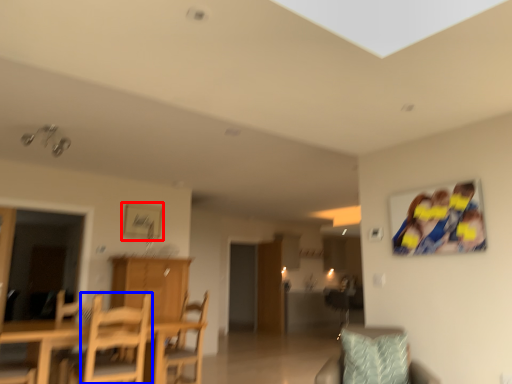
Question: Which of the following is the closest to the observer, picture frame (highlighted by a red box) or chair (highlighted by a blue box)?

Choices:
 (A) picture frame
 (B) chair

Answer: (B)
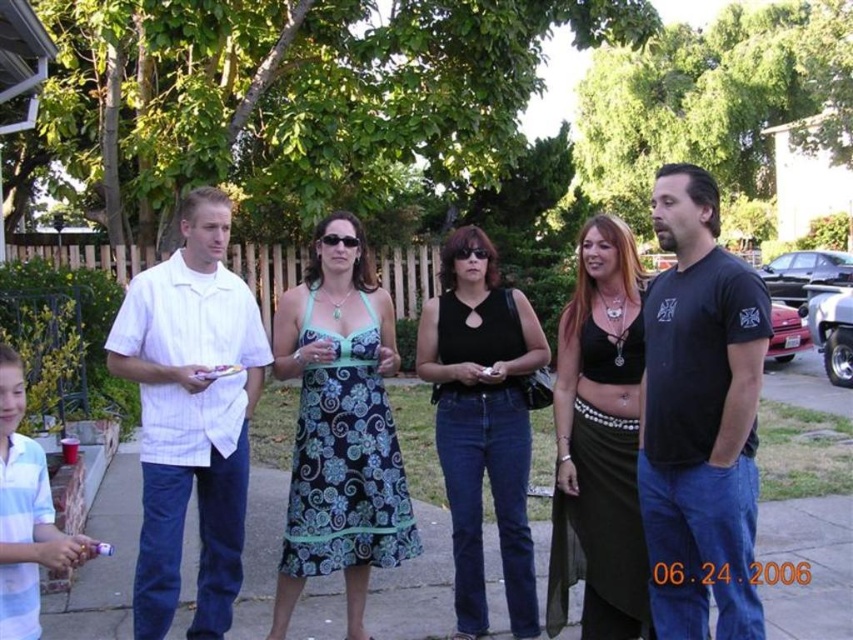
Question: Based on their relative distances, which object is farther from the white striped shirt at left?

Choices:
 (A) floral-patterned dress at center
 (B) black sheer skirt at center
 (C) black cotton t-shirt at right
 (D) black matte tank top at center

Answer: (C)

Question: Can you confirm if floral-patterned dress at center is thinner than black matte tank top at center?

Choices:
 (A) no
 (B) yes

Answer: (A)

Question: Which point appears farthest from the camera in this image?

Choices:
 (A) coord(291,289)
 (B) coord(210,280)

Answer: (A)

Question: Which point is closer to the camera taking this photo?

Choices:
 (A) (622, 490)
 (B) (273, 609)
 (C) (218, 289)
 (D) (514, 561)

Answer: (A)

Question: Is white striped shirt at left positioned behind floral-patterned dress at center?

Choices:
 (A) yes
 (B) no

Answer: (B)

Question: Can you confirm if black cotton t-shirt at right is bigger than floral-patterned dress at center?

Choices:
 (A) no
 (B) yes

Answer: (A)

## BRIEF
Reproduce all of the entries above verbatim, omitting every picture marker.

## SOLUTION FOR THIS TASK
Question: Which of the following is the closest to the observer, picture frame (highlighted by a red box) or chair (highlighted by a blue box)?

Choices:
 (A) picture frame
 (B) chair

Answer: (B)
Question: Based on their relative distances, which object is farther from the white striped shirt at left?

Choices:
 (A) floral-patterned dress at center
 (B) black sheer skirt at center
 (C) black cotton t-shirt at right
 (D) black matte tank top at center

Answer: (C)

Question: Can you confirm if floral-patterned dress at center is thinner than black matte tank top at center?

Choices:
 (A) no
 (B) yes

Answer: (A)

Question: Which point appears farthest from the camera in this image?

Choices:
 (A) coord(291,289)
 (B) coord(210,280)

Answer: (A)

Question: Which point is closer to the camera taking this photo?

Choices:
 (A) (622, 490)
 (B) (273, 609)
 (C) (218, 289)
 (D) (514, 561)

Answer: (A)

Question: Is white striped shirt at left positioned behind floral-patterned dress at center?

Choices:
 (A) yes
 (B) no

Answer: (B)

Question: Can you confirm if black cotton t-shirt at right is bigger than floral-patterned dress at center?

Choices:
 (A) no
 (B) yes

Answer: (A)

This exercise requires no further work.